= What the task requires =
How many of the lines below contain the string "robe", with case counting? Give only the number.

Stored data entries
Content starts

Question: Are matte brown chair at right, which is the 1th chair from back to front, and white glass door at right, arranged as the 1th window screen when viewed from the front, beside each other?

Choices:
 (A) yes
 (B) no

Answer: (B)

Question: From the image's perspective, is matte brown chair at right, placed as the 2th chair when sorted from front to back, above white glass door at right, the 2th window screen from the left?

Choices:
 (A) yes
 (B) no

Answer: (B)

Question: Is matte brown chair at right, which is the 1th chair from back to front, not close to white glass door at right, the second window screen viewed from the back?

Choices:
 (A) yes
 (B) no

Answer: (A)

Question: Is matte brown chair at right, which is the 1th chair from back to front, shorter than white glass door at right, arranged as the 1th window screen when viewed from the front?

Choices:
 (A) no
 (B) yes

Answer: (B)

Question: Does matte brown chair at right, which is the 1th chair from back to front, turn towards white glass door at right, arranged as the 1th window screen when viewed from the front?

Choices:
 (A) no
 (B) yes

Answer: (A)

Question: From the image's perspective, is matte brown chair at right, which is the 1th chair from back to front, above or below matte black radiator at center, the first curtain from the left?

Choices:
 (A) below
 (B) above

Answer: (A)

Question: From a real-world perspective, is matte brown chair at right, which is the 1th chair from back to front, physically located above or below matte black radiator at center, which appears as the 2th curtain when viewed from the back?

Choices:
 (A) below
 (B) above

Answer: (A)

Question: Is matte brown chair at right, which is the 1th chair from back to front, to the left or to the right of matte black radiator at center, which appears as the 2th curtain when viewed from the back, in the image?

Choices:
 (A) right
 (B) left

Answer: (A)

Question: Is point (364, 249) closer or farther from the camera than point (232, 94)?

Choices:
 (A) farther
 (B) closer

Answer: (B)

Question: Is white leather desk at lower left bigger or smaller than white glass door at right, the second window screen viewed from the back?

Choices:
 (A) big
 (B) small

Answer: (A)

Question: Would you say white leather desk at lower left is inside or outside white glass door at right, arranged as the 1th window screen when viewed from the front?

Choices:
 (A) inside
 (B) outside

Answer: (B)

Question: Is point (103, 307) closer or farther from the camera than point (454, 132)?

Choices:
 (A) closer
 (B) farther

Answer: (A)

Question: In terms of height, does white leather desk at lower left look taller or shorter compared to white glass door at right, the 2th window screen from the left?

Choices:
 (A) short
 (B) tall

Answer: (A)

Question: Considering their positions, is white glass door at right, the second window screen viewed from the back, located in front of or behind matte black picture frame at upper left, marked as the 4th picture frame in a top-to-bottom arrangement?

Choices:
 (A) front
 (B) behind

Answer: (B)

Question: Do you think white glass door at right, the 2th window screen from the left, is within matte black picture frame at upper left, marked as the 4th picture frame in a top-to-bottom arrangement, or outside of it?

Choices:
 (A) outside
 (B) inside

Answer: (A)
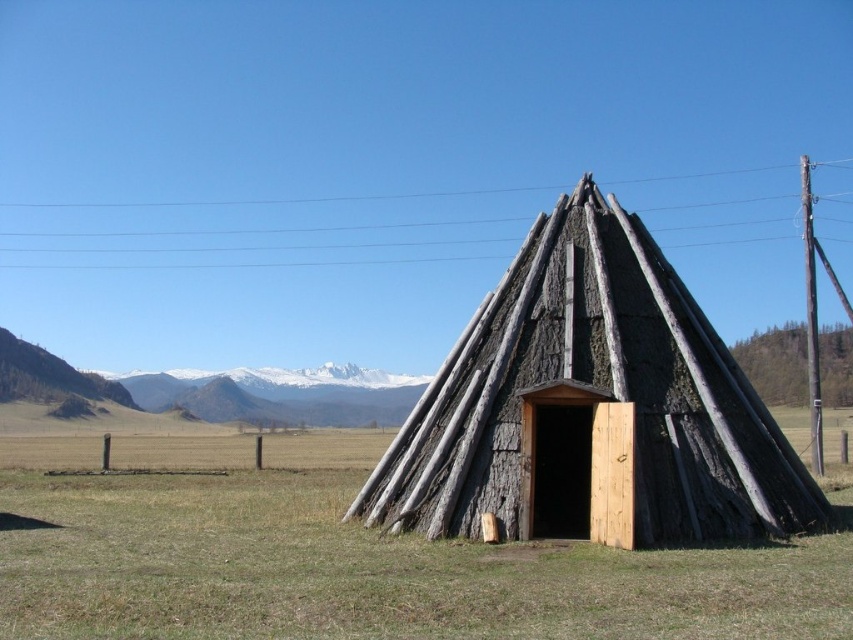
You are standing in the open field and see the green grass at center and the charred wood hut at center. Which object is taller?

The charred wood hut at center is taller than the green grass at center.

You are standing in front of the rustic wooden hut and notice two points marked on its roof. The first point is at coordinate point(277,486) and the second is at point(271,390). Which point is closer to you?

Point(277,486) is closer to the camera than point(271,390).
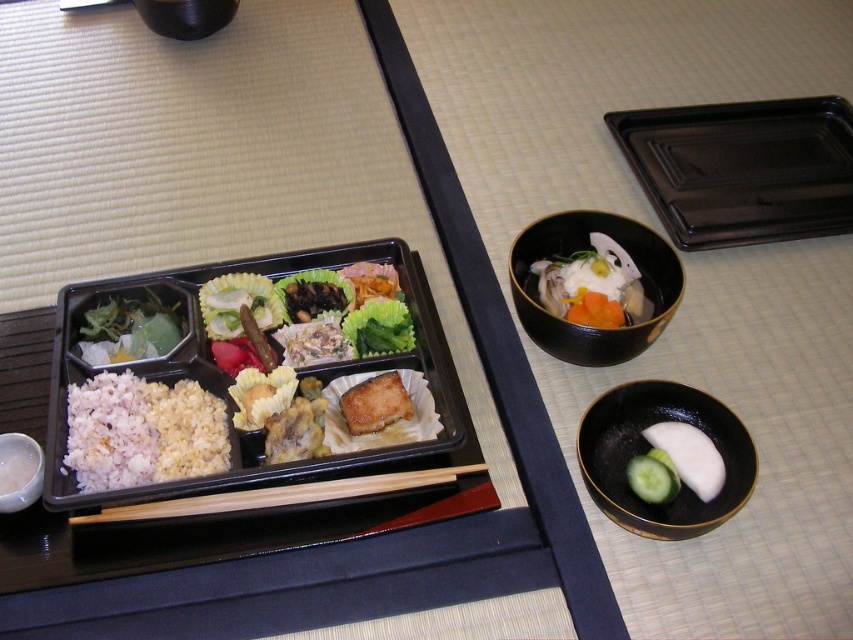
You are a photographer standing at a certain distance from the white matte rice at left. If you want to take a closeup shot of it without moving the camera, what should you do?

You should zoom in on the white matte rice at left since it is 35.57 inches away from the camera, which may require adjusting the zoom to capture a closeup without moving the camera position.

You are sitting on the tatami mat and want to pick up the white rice at center. Which direction should you reach to grab it from the white ceramic bowl at lower left?

The white rice at center is located above the white ceramic bowl at lower left, so you should reach upward from the white ceramic bowl at lower left to grab it.

In the scene shown: You are a guest at a traditional Japanese meal and see the white matte rice at left and the wooden chopsticks at center. Which object is higher in height?

The white matte rice at left is taller than the wooden chopsticks at center.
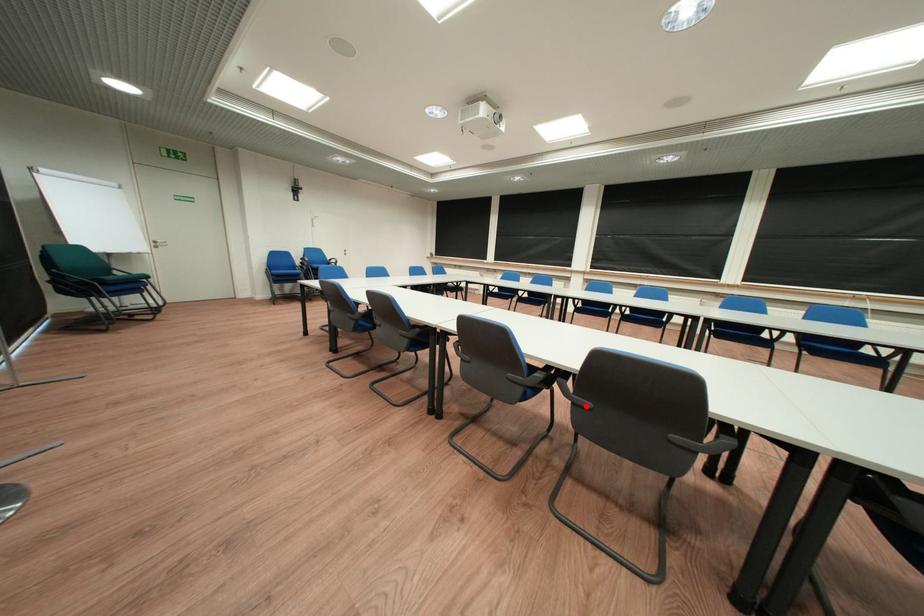
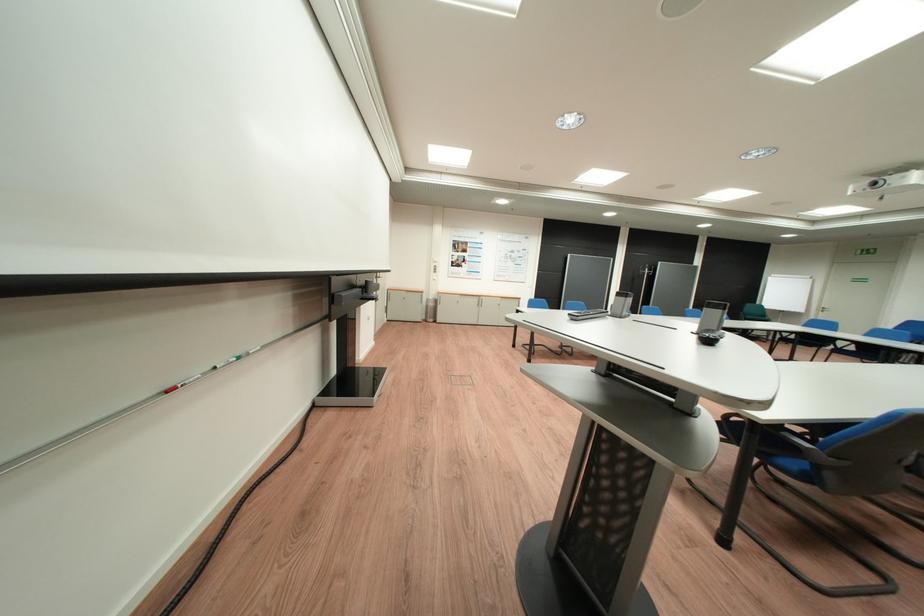
Question: I am providing you with two images of the same scene from different viewpoints. A red point is marked on the first image. At the location where the point appears in image 1, is it still visible in image 2?

Choices:
 (A) Yes
 (B) No

Answer: (B)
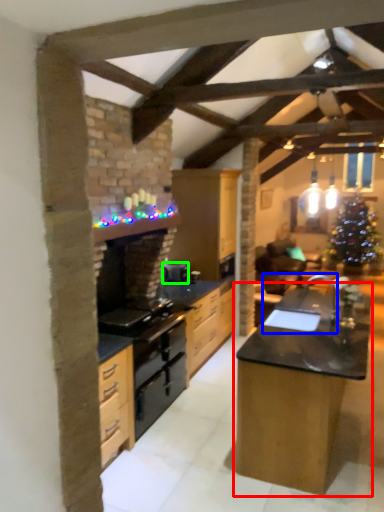
Question: Estimate the real-world distances between objects in this image. Which object is farther from table (highlighted by a red box), sink (highlighted by a blue box) or appliance (highlighted by a green box)?

Choices:
 (A) sink
 (B) appliance

Answer: (B)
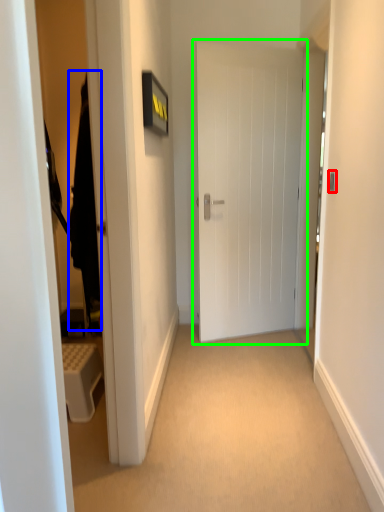
Question: Which object is positioned farthest from door handle (highlighted by a red box)? Select from robe (highlighted by a blue box) and door (highlighted by a green box).

Choices:
 (A) robe
 (B) door

Answer: (B)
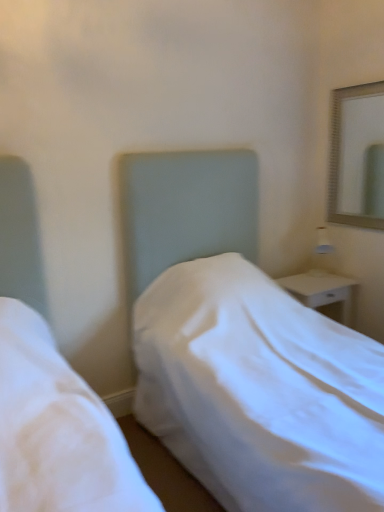
Question: Can you confirm if white glossy nightstand at right is thinner than white fabric bed at center?

Choices:
 (A) no
 (B) yes

Answer: (B)

Question: Is white glossy nightstand at right closer to camera compared to white fabric bed at center?

Choices:
 (A) no
 (B) yes

Answer: (A)

Question: Can you confirm if white glossy nightstand at right is smaller than white fabric bed at center?

Choices:
 (A) yes
 (B) no

Answer: (A)

Question: Does white glossy nightstand at right lie behind white fabric bed at center?

Choices:
 (A) no
 (B) yes

Answer: (B)

Question: Does white glossy nightstand at right have a larger size compared to white fabric bed at center?

Choices:
 (A) yes
 (B) no

Answer: (B)

Question: In the image, is silver metallic mirror at upper right positioned in front of or behind white fabric bed at center?

Choices:
 (A) front
 (B) behind

Answer: (B)

Question: From the image's perspective, is silver metallic mirror at upper right located above or below white fabric bed at center?

Choices:
 (A) below
 (B) above

Answer: (B)

Question: From a real-world perspective, is silver metallic mirror at upper right positioned above or below white fabric bed at center?

Choices:
 (A) above
 (B) below

Answer: (A)

Question: Visually, is silver metallic mirror at upper right positioned to the left or to the right of white fabric bed at center?

Choices:
 (A) right
 (B) left

Answer: (A)

Question: From a real-world perspective, is white fabric bed at center positioned above or below white glossy nightstand at right?

Choices:
 (A) above
 (B) below

Answer: (A)

Question: From the image's perspective, is white fabric bed at center located above or below white glossy nightstand at right?

Choices:
 (A) above
 (B) below

Answer: (A)

Question: Considering the positions of point (268, 339) and point (327, 296), is point (268, 339) closer or farther from the camera than point (327, 296)?

Choices:
 (A) closer
 (B) farther

Answer: (A)

Question: Based on their sizes in the image, would you say white fabric bed at center is bigger or smaller than white glossy nightstand at right?

Choices:
 (A) big
 (B) small

Answer: (A)

Question: From the image's perspective, is white fabric bed at center located above or below silver metallic mirror at upper right?

Choices:
 (A) above
 (B) below

Answer: (B)

Question: Looking at the image, does white fabric bed at center seem bigger or smaller compared to silver metallic mirror at upper right?

Choices:
 (A) big
 (B) small

Answer: (A)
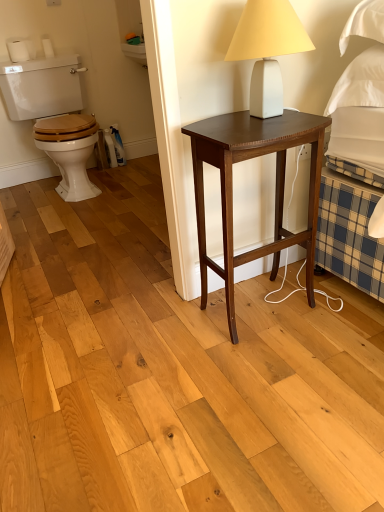
Locate an element on the screen. free space in front of wooden at left is located at coordinates (x=53, y=226).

Content ends

= Solution below =
2